What you are asked to do:
None of the images should appear in your copy. Transcribe the data in full.

Records contained in a dataset:
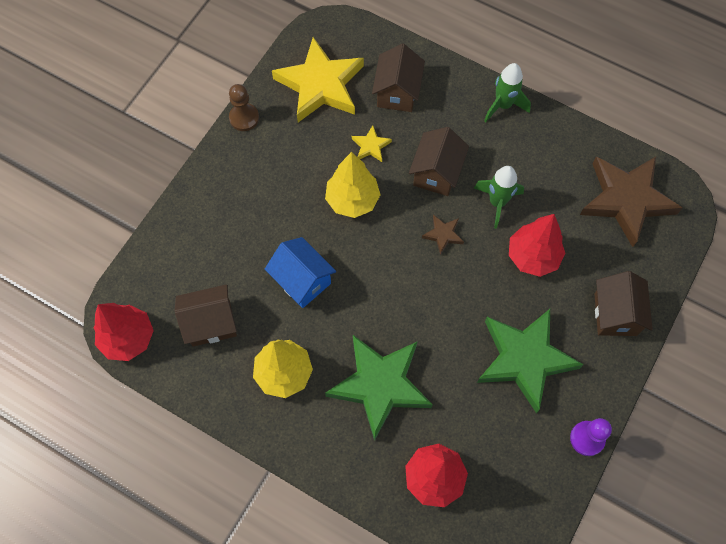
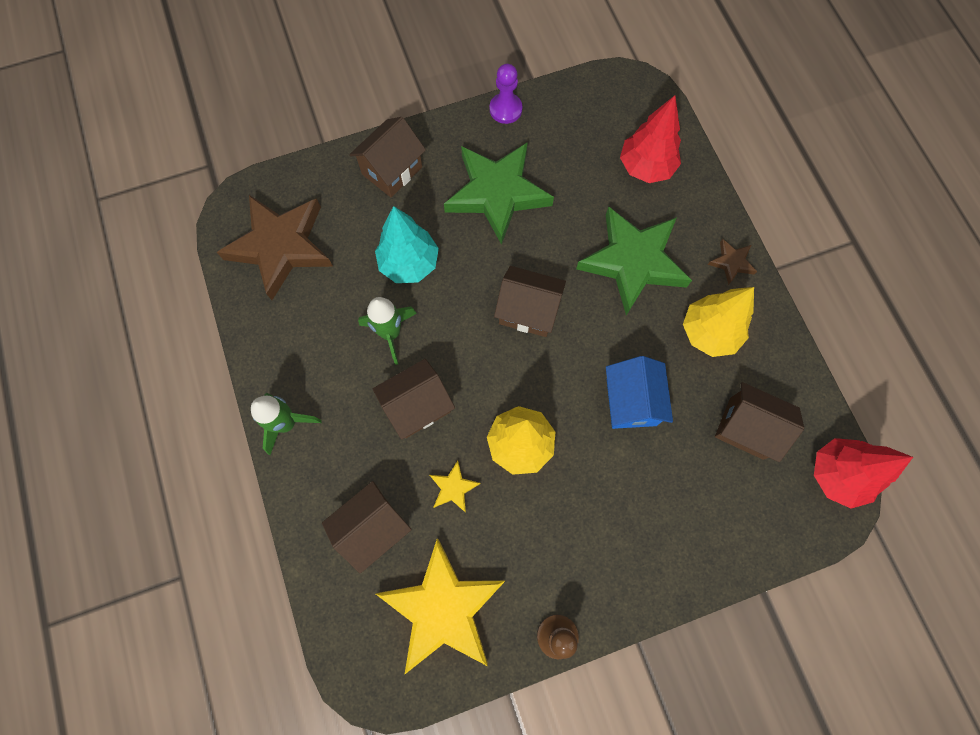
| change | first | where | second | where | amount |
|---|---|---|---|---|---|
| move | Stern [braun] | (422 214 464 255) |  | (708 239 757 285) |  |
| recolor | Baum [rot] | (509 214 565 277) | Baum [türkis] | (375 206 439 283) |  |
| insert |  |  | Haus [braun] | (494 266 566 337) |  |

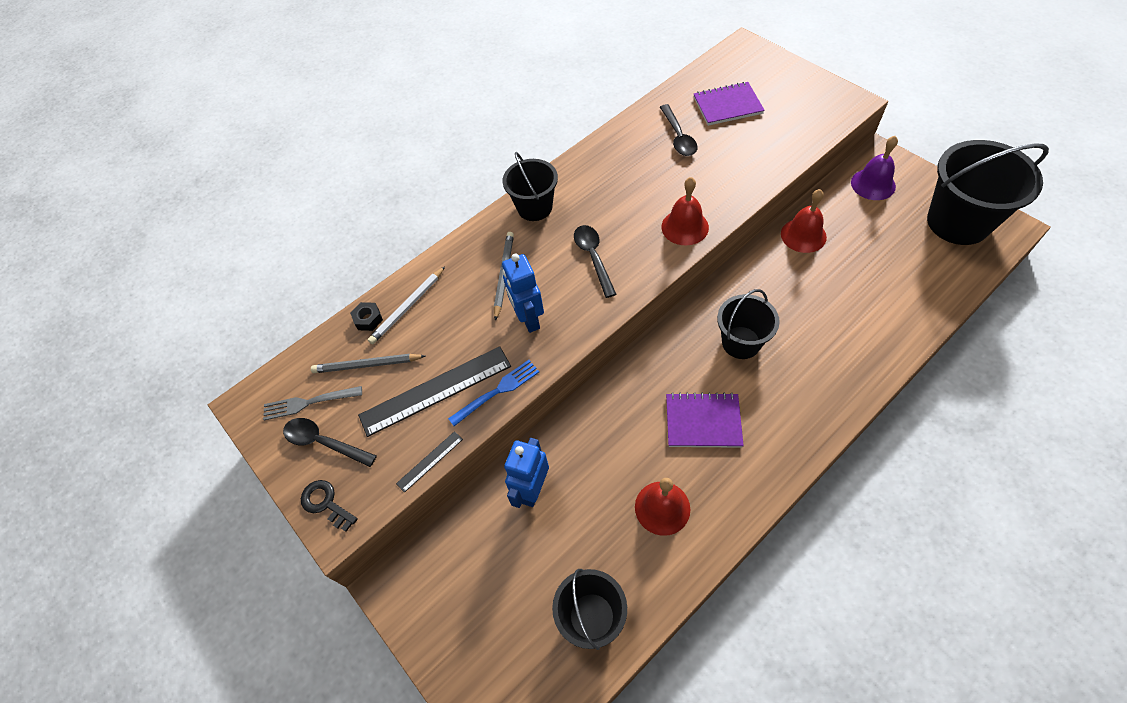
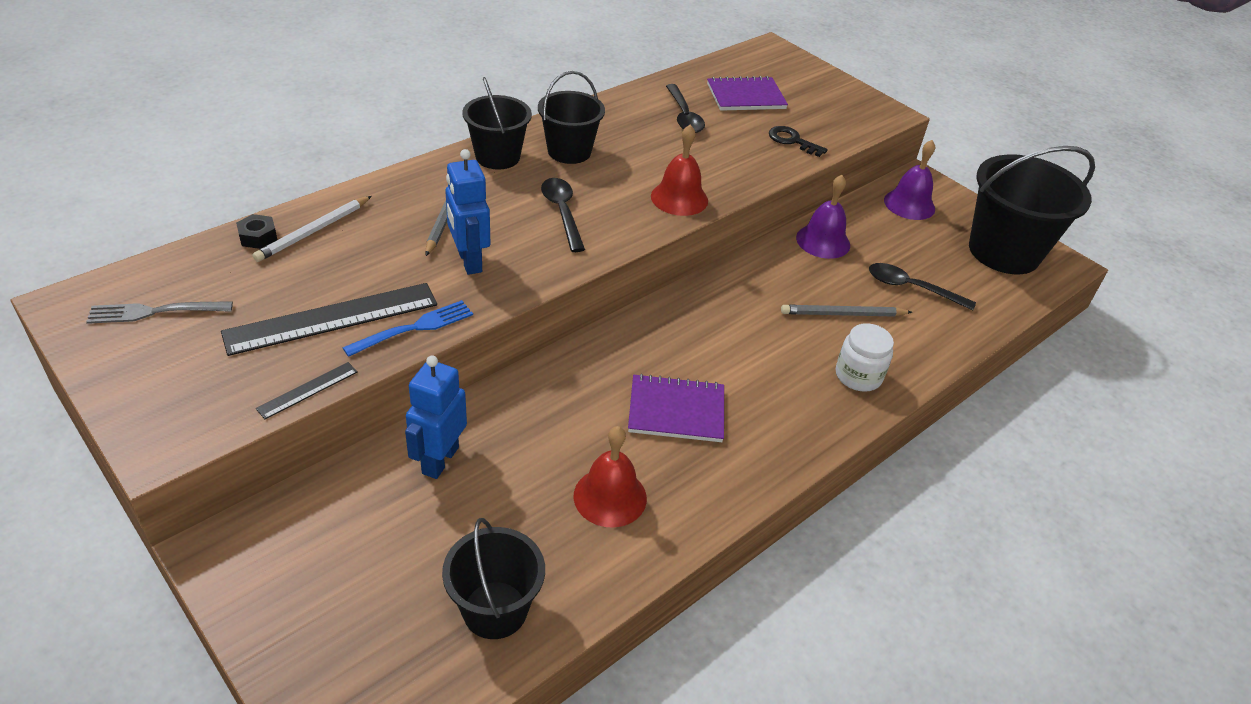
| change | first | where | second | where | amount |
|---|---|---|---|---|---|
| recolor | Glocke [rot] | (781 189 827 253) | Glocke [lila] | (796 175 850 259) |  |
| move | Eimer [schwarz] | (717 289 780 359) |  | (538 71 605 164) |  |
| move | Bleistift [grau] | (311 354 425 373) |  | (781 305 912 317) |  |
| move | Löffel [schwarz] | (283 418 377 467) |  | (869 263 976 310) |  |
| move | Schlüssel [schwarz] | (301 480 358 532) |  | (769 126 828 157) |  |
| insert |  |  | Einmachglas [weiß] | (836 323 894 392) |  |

Exercise answer:
| change | first | where | second | where | amount |
|---|---|---|---|---|---|
| move | Stern [braun] | (422 214 464 255) |  | (708 239 757 285) |  |
| recolor | Baum [rot] | (509 214 565 277) | Baum [türkis] | (375 206 439 283) |  |
| insert |  |  | Haus [braun] | (494 266 566 337) |  |

| change | first | where | second | where | amount |
|---|---|---|---|---|---|
| recolor | Glocke [rot] | (781 189 827 253) | Glocke [lila] | (796 175 850 259) |  |
| move | Eimer [schwarz] | (717 289 780 359) |  | (538 71 605 164) |  |
| move | Bleistift [grau] | (311 354 425 373) |  | (781 305 912 317) |  |
| move | Löffel [schwarz] | (283 418 377 467) |  | (869 263 976 310) |  |
| move | Schlüssel [schwarz] | (301 480 358 532) |  | (769 126 828 157) |  |
| insert |  |  | Einmachglas [weiß] | (836 323 894 392) |  |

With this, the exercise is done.